THE TASK: Would you copy the records exactly, leaving the pictures out?

Dataset excerpts:

*-*-*

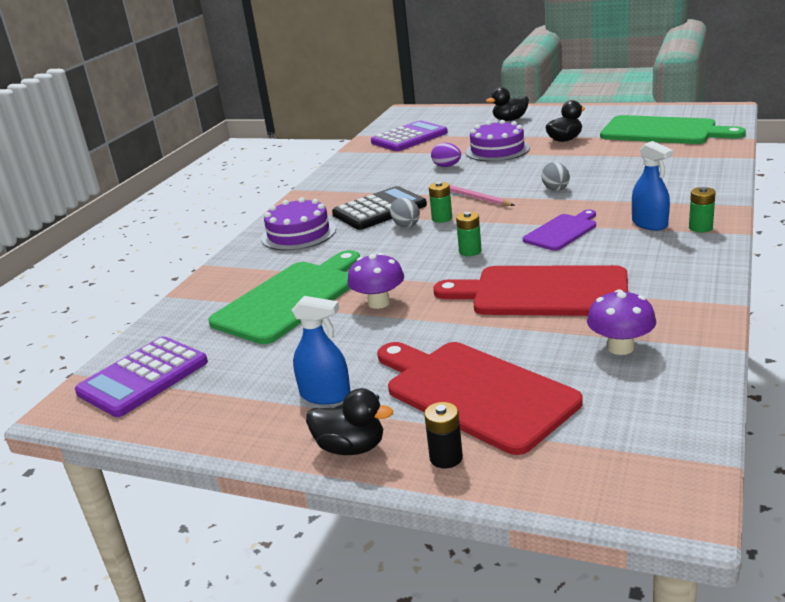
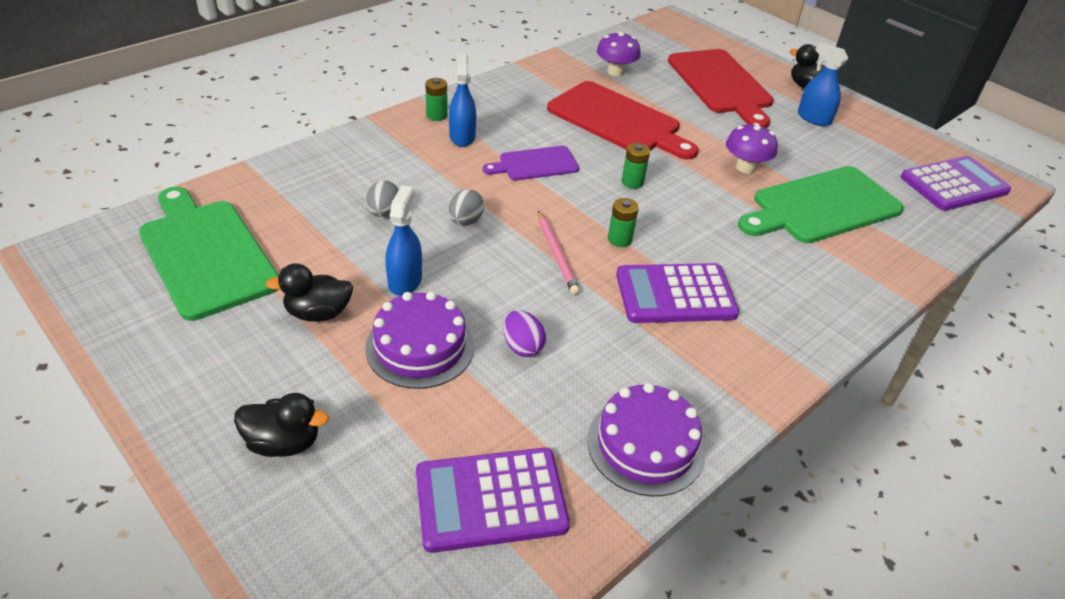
camera: 160 degrees left, 15 degrees up
purple cake [261,197,336,251] -> purple cake moved to [587,383,706,496]
black calculator [332,186,427,230] -> purple calculator [616,263,739,323]
grey egg [390,198,420,228] -> grey egg moved to [366,180,399,217]
black battery [424,402,463,469] -> none
none -> blue spray bottle [385,185,422,296]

*-*-*

EXPECTED ANSWER:
camera: 160 degrees left, 15 degrees up
purple cake [261,197,336,251] -> purple cake moved to [587,383,706,496]
black calculator [332,186,427,230] -> purple calculator [616,263,739,323]
grey egg [390,198,420,228] -> grey egg moved to [366,180,399,217]
black battery [424,402,463,469] -> none
none -> blue spray bottle [385,185,422,296]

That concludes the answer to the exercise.